• [THE TASK]
Copy the text of the items below word for word, leaving out the pictures.

-- TASK DATA start --

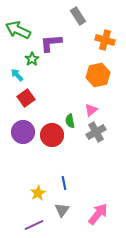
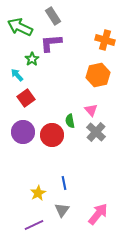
gray rectangle: moved 25 px left
green arrow: moved 2 px right, 3 px up
pink triangle: rotated 32 degrees counterclockwise
gray cross: rotated 18 degrees counterclockwise
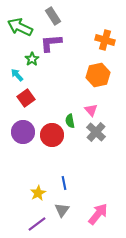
purple line: moved 3 px right, 1 px up; rotated 12 degrees counterclockwise
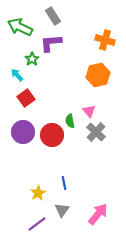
pink triangle: moved 2 px left, 1 px down
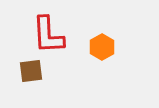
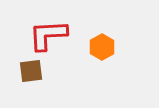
red L-shape: rotated 90 degrees clockwise
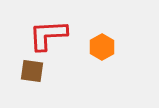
brown square: moved 1 px right; rotated 15 degrees clockwise
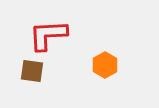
orange hexagon: moved 3 px right, 18 px down
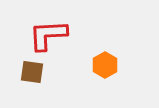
brown square: moved 1 px down
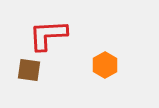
brown square: moved 3 px left, 2 px up
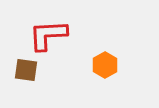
brown square: moved 3 px left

-- TASK DATA end --

• [ANSWER TO THIS EXERCISE]
gray rectangle: moved 25 px left
green arrow: moved 2 px right, 3 px up
pink triangle: rotated 32 degrees counterclockwise
gray cross: rotated 18 degrees counterclockwise
purple line: moved 3 px right, 1 px up; rotated 12 degrees counterclockwise
pink triangle: moved 2 px left, 1 px down
red L-shape: rotated 90 degrees clockwise
brown square: moved 1 px right; rotated 15 degrees clockwise
orange hexagon: moved 3 px right, 18 px down
brown square: moved 1 px down
brown square: moved 3 px left, 2 px up
brown square: moved 3 px left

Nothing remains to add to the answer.